What is needed -
Will you transcribe all the entries word for word, skipping the pictures they hold?

(Object change descriptions)
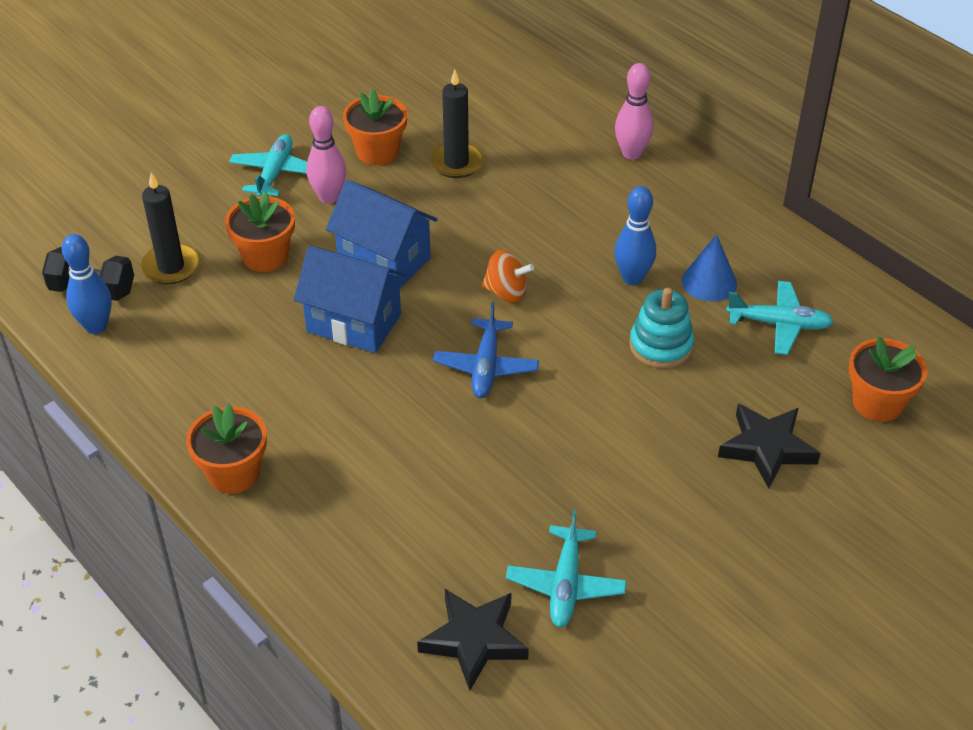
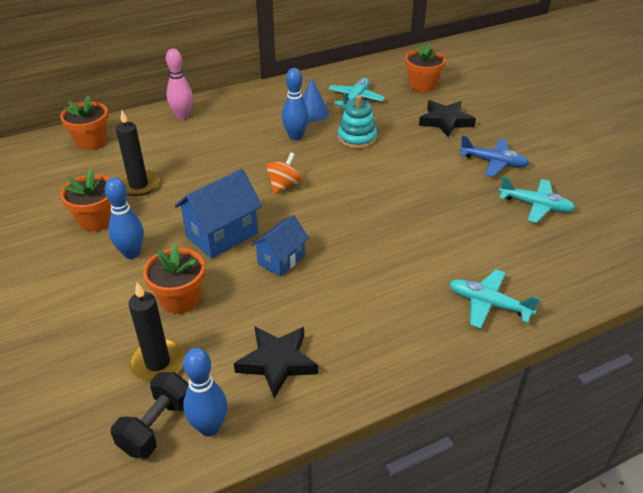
camera: 75 degrees left, 5 degrees down
orange flower pot [186,404,267,494] -> orange flower pot moved to [60,95,108,150]
turquoise plane [229,134,307,197] -> turquoise plane moved to [449,269,540,329]
blue house [294,245,407,353] -> blue house [251,215,309,277], size x0.65
pink bowling pin [307,106,346,204] -> blue bowling pin [105,177,144,259]
black star [417,589,529,691] -> black star moved to [234,326,318,398]
blue plane [433,302,539,398] -> blue plane moved to [460,135,529,177]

Reply to the task -
camera: 75 degrees left, 5 degrees down
orange flower pot [186,404,267,494] -> orange flower pot moved to [60,95,108,150]
turquoise plane [229,134,307,197] -> turquoise plane moved to [449,269,540,329]
blue house [294,245,407,353] -> blue house [251,215,309,277], size x0.65
pink bowling pin [307,106,346,204] -> blue bowling pin [105,177,144,259]
black star [417,589,529,691] -> black star moved to [234,326,318,398]
blue plane [433,302,539,398] -> blue plane moved to [460,135,529,177]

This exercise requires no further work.